TO DO >> Please pick out every line in the records that contains the string "major" and copy only those lines. Case counts, so a line with a different capitalization doesn't match.

RECORDS >>
==========
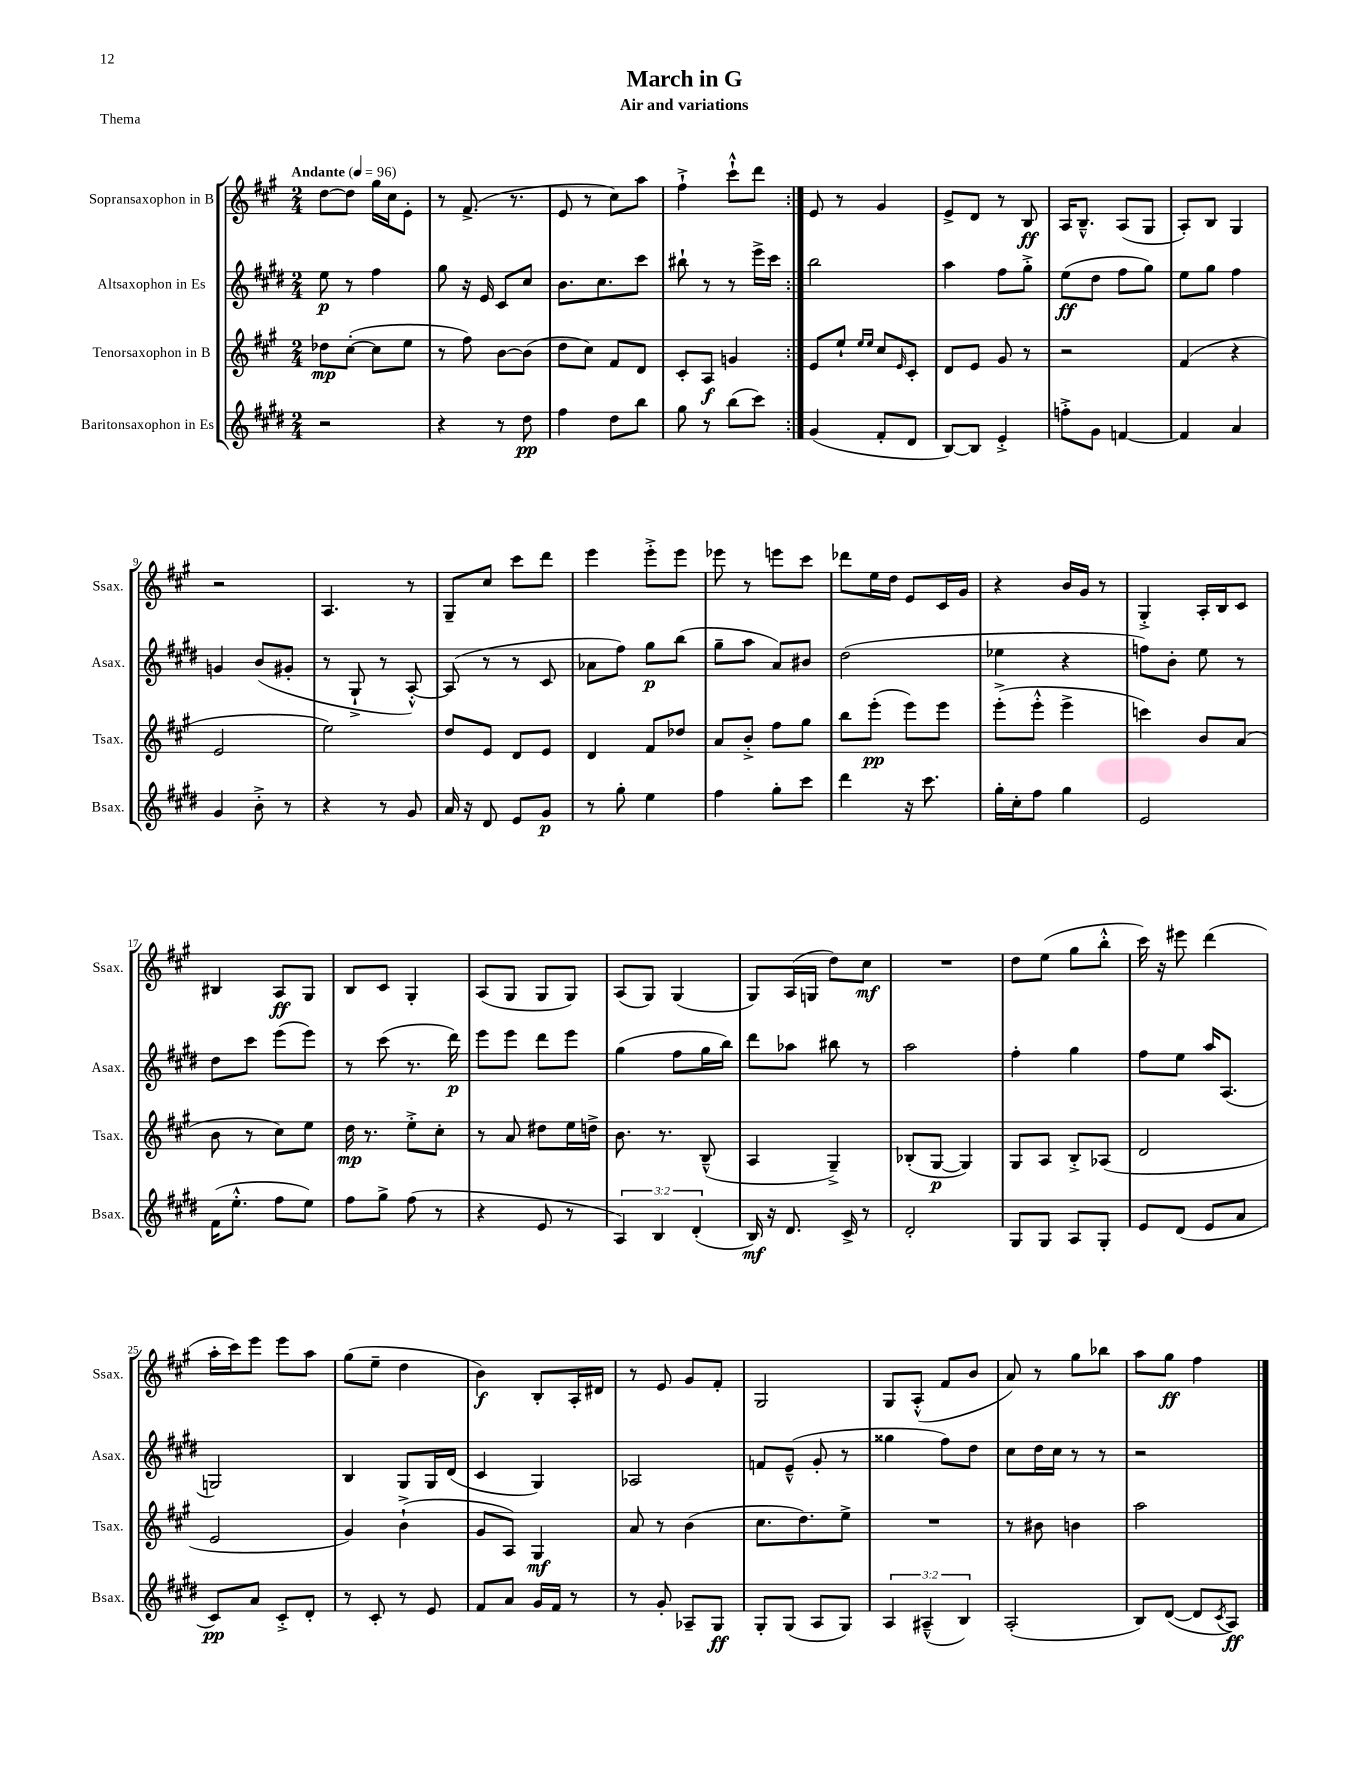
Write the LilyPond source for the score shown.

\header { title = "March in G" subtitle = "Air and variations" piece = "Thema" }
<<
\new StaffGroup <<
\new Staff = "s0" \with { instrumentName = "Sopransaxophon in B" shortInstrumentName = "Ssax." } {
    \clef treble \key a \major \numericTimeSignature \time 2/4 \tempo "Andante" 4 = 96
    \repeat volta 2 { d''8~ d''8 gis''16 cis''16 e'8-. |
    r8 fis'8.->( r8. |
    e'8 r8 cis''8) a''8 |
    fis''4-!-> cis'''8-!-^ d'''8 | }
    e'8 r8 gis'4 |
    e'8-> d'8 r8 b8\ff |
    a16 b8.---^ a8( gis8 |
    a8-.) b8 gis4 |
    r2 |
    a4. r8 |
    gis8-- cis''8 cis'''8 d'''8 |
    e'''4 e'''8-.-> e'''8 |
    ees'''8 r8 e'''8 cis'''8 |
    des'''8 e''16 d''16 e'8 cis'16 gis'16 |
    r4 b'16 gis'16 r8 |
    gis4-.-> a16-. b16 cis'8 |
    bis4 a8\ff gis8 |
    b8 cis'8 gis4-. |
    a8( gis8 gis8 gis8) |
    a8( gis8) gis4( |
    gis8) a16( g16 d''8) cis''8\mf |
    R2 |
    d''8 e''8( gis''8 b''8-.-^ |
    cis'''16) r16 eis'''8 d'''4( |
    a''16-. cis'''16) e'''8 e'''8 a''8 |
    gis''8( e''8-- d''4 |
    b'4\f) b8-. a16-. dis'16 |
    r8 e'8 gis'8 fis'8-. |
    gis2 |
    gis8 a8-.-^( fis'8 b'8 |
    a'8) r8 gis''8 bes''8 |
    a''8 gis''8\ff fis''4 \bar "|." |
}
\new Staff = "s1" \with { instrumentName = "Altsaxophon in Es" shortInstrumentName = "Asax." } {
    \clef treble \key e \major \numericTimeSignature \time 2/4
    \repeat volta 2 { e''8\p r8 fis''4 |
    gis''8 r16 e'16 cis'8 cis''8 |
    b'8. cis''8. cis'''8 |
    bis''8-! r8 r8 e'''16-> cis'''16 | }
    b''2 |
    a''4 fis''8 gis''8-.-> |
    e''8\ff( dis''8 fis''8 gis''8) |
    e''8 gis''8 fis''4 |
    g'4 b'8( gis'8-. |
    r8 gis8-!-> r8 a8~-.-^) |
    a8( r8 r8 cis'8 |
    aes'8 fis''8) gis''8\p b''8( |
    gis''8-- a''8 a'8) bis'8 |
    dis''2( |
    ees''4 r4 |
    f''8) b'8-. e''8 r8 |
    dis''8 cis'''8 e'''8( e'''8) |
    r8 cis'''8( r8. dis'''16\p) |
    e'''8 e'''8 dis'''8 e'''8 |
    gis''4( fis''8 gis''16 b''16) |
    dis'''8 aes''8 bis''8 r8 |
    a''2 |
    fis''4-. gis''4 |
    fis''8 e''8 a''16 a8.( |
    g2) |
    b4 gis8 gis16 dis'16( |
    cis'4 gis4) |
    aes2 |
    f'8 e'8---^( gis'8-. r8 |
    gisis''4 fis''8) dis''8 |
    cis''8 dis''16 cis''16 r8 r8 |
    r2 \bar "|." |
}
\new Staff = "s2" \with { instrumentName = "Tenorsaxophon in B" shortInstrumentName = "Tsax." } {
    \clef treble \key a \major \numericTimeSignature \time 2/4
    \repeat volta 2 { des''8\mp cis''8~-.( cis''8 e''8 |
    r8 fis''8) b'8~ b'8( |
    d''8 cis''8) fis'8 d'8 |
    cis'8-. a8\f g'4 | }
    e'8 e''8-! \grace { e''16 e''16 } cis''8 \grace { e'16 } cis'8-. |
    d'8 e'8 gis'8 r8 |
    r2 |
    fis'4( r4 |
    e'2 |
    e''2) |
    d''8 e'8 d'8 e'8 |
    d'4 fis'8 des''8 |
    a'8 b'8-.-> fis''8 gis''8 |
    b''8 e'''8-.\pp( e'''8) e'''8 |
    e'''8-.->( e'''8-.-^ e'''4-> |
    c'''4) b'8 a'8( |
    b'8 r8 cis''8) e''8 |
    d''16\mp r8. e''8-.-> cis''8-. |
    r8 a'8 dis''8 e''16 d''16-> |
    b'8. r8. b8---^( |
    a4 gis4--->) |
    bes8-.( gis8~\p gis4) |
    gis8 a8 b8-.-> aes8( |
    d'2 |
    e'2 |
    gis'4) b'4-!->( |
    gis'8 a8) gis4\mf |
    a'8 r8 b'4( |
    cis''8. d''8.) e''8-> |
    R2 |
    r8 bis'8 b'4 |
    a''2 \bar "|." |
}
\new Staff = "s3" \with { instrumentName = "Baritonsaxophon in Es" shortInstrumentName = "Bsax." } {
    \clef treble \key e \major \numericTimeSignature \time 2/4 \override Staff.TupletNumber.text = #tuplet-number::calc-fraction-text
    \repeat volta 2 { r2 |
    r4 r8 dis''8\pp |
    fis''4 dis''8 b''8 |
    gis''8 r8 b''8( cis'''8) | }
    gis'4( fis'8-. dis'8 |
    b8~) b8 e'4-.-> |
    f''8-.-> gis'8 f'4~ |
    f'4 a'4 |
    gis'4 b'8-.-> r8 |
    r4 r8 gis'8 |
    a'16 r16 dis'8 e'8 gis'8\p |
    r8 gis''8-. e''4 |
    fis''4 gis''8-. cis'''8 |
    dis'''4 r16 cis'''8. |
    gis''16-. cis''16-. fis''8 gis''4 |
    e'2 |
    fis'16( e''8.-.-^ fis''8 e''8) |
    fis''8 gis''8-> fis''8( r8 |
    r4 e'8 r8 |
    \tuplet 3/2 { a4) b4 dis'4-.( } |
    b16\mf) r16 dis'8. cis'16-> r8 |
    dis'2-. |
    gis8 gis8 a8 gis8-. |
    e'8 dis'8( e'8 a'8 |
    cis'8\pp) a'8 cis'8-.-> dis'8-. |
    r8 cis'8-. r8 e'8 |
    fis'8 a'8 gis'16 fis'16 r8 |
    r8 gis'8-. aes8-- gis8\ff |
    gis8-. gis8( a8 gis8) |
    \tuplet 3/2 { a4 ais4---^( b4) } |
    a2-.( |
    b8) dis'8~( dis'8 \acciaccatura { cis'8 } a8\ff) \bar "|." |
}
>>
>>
==========
COMPLETE ANSWER >>
    \clef treble \key a \major \numericTimeSignature \time 2/4 \tempo "Andante" 4 = 96
    \clef treble \key e \major \numericTimeSignature \time 2/4
    \clef treble \key a \major \numericTimeSignature \time 2/4
    \clef treble \key e \major \numericTimeSignature \time 2/4 \override Staff.TupletNumber.text = #tuplet-number::calc-fraction-text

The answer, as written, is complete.